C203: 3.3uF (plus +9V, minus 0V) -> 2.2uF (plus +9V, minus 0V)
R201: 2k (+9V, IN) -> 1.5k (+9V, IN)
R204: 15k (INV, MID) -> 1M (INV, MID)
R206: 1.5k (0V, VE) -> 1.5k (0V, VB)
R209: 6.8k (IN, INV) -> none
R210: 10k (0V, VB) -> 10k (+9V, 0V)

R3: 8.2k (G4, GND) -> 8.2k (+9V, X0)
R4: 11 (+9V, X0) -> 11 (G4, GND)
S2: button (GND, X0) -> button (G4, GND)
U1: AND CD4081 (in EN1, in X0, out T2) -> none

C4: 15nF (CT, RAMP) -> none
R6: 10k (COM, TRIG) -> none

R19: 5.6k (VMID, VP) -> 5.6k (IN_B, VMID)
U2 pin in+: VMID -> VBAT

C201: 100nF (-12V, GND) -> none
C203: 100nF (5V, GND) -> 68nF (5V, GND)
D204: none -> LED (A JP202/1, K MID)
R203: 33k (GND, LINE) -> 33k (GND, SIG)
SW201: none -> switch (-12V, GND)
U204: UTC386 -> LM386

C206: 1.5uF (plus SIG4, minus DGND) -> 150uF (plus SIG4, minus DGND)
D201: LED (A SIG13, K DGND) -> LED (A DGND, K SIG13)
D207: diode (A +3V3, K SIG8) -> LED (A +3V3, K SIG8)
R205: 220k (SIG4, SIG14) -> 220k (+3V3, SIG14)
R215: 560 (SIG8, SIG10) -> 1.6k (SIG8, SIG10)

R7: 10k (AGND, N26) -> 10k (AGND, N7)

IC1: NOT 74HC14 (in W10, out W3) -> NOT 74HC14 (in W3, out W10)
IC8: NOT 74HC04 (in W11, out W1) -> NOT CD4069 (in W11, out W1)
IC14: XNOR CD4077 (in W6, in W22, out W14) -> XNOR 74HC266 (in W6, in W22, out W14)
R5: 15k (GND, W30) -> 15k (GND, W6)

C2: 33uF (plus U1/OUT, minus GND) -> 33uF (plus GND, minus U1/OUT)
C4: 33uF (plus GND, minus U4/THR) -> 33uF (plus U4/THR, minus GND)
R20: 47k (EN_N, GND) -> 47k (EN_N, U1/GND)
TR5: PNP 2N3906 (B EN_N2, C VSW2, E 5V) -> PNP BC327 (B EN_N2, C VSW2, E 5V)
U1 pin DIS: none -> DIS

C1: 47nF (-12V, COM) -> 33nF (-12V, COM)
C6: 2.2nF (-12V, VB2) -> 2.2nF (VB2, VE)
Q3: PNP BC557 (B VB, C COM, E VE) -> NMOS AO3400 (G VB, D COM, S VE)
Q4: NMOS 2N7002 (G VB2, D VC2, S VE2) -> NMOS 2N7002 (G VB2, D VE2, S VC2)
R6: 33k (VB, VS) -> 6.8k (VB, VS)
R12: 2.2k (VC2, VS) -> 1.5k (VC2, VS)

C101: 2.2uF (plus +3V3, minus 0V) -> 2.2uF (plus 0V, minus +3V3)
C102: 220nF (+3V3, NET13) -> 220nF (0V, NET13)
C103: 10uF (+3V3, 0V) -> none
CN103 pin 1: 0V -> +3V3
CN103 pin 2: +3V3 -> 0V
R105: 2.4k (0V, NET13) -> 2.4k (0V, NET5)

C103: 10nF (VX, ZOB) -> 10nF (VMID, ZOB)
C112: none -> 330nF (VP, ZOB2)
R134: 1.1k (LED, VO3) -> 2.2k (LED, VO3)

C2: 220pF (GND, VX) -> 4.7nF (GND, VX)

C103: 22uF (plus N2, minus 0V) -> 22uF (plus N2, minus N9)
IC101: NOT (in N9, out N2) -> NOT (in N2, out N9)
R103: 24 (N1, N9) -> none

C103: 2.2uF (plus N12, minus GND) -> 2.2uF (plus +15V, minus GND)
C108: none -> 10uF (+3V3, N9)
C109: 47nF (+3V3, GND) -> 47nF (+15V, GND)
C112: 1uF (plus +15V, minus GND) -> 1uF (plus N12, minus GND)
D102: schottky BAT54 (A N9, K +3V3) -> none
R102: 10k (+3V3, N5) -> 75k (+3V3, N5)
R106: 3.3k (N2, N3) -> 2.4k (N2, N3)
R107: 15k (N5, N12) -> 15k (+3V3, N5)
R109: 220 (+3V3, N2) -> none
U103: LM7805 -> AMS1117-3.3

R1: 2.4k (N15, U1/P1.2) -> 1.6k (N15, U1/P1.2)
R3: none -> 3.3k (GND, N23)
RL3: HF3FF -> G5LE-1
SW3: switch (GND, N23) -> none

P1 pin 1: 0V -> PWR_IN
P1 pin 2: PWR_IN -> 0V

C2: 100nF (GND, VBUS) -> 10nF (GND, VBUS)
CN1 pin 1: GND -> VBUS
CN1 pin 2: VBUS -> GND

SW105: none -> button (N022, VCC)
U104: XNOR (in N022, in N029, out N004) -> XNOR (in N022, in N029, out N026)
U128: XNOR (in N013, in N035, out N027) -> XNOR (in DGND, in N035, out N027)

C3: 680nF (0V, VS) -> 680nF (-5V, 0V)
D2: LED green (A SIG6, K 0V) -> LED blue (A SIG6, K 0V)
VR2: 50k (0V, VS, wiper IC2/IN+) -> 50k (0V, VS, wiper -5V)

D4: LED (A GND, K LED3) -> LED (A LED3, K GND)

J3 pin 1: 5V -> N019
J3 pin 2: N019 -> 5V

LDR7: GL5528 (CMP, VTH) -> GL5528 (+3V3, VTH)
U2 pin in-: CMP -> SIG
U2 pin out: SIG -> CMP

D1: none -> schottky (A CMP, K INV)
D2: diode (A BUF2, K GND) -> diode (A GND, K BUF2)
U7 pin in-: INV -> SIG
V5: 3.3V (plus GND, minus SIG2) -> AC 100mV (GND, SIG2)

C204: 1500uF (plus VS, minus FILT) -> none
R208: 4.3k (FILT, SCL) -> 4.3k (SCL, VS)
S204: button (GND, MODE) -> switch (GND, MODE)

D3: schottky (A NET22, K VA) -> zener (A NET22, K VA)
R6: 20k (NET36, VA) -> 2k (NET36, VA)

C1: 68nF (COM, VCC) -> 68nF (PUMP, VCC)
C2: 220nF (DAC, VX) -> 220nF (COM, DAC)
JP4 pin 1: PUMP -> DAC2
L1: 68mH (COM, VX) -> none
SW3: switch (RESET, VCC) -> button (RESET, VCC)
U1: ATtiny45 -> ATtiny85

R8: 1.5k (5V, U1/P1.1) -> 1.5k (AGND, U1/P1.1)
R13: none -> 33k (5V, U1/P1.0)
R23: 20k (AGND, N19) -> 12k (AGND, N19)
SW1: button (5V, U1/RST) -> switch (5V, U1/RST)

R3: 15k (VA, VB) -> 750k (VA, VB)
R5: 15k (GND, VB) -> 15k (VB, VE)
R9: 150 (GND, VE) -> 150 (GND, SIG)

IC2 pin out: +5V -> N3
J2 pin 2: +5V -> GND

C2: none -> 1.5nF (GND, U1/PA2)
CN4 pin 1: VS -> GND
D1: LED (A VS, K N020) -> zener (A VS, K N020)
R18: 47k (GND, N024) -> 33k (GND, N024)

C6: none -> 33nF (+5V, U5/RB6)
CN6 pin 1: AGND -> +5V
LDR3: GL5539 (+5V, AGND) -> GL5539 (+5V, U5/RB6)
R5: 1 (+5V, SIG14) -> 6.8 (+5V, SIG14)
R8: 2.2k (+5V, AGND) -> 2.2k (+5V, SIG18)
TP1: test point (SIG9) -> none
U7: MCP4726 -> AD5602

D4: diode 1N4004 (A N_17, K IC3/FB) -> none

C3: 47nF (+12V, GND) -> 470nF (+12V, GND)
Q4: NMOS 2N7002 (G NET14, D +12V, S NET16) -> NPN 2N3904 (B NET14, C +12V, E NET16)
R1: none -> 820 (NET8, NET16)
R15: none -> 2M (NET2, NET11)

-=-=-=-=-

• _Aim of the task_: Identify each line in the records above containing the word "schottky"; copy those lines.

• _Solution to this task_:
D102: schottky BAT54 (A N9, K +3V3) -> none
D1: none -> schottky (A CMP, K INV)
D3: schottky (A NET22, K VA) -> zener (A NET22, K VA)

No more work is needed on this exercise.